• [TRY IT]
Repeat the data exactly. Pictures stay out.

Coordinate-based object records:
╭──

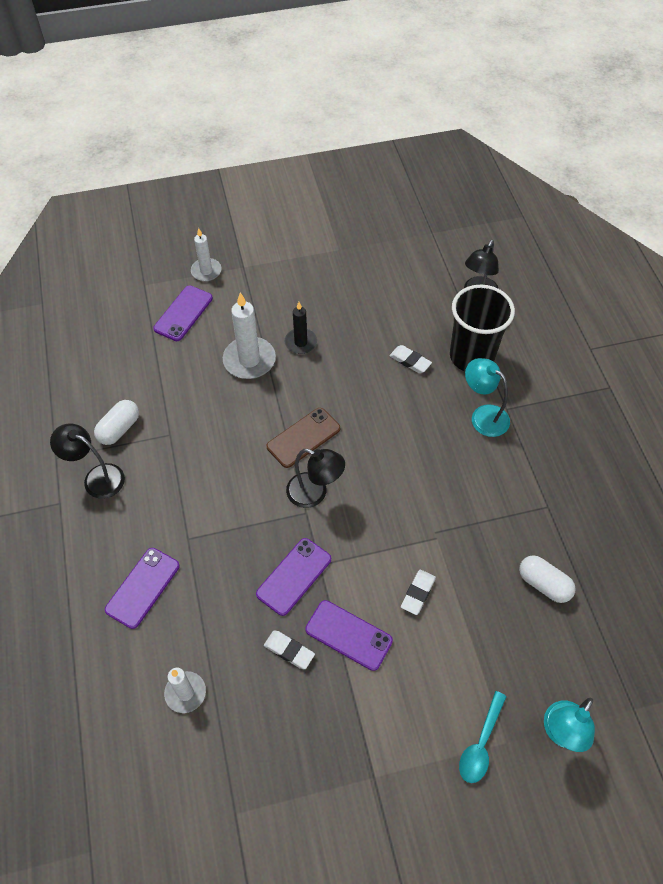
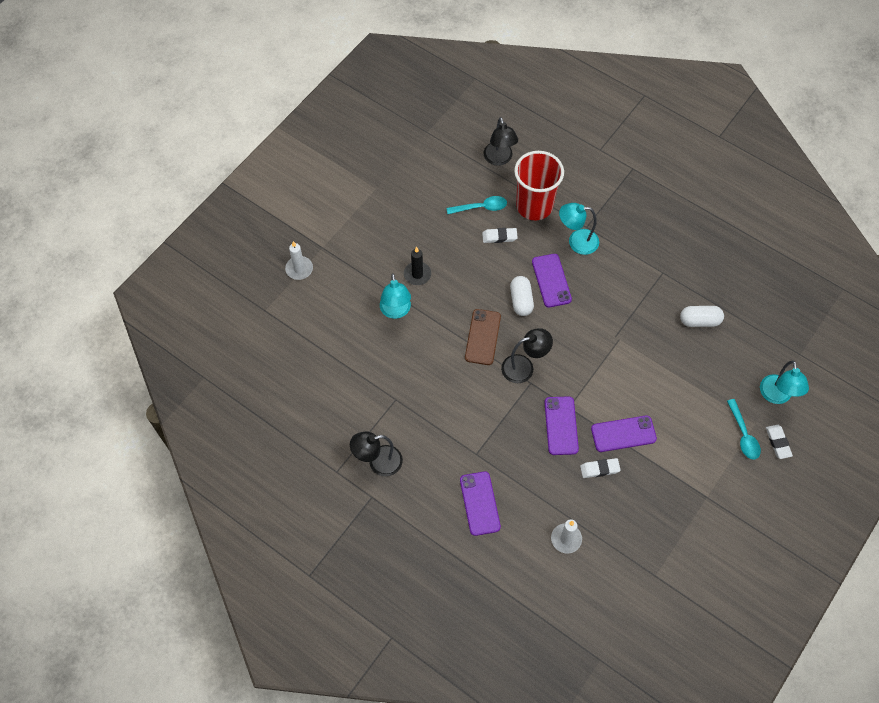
camera: 40 degrees left, 5 degrees up
white capsule [94,400,139,445] -> white capsule moved to [510,276,534,316]
purple phone [153,286,213,341] -> purple phone moved to [532,254,572,307]
white candle [223,292,276,379] -> turquoise lamp [380,273,411,319]
white eraser [401,570,436,615] -> white eraser moved to [766,425,793,459]
black cup [450,285,515,371] -> red cup [514,151,564,221]
none -> turquoise spoon [447,196,507,214]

╰──

• [TASK OUTPUT]
camera: 40 degrees left, 5 degrees up
white capsule [94,400,139,445] -> white capsule moved to [510,276,534,316]
purple phone [153,286,213,341] -> purple phone moved to [532,254,572,307]
white candle [223,292,276,379] -> turquoise lamp [380,273,411,319]
white eraser [401,570,436,615] -> white eraser moved to [766,425,793,459]
black cup [450,285,515,371] -> red cup [514,151,564,221]
none -> turquoise spoon [447,196,507,214]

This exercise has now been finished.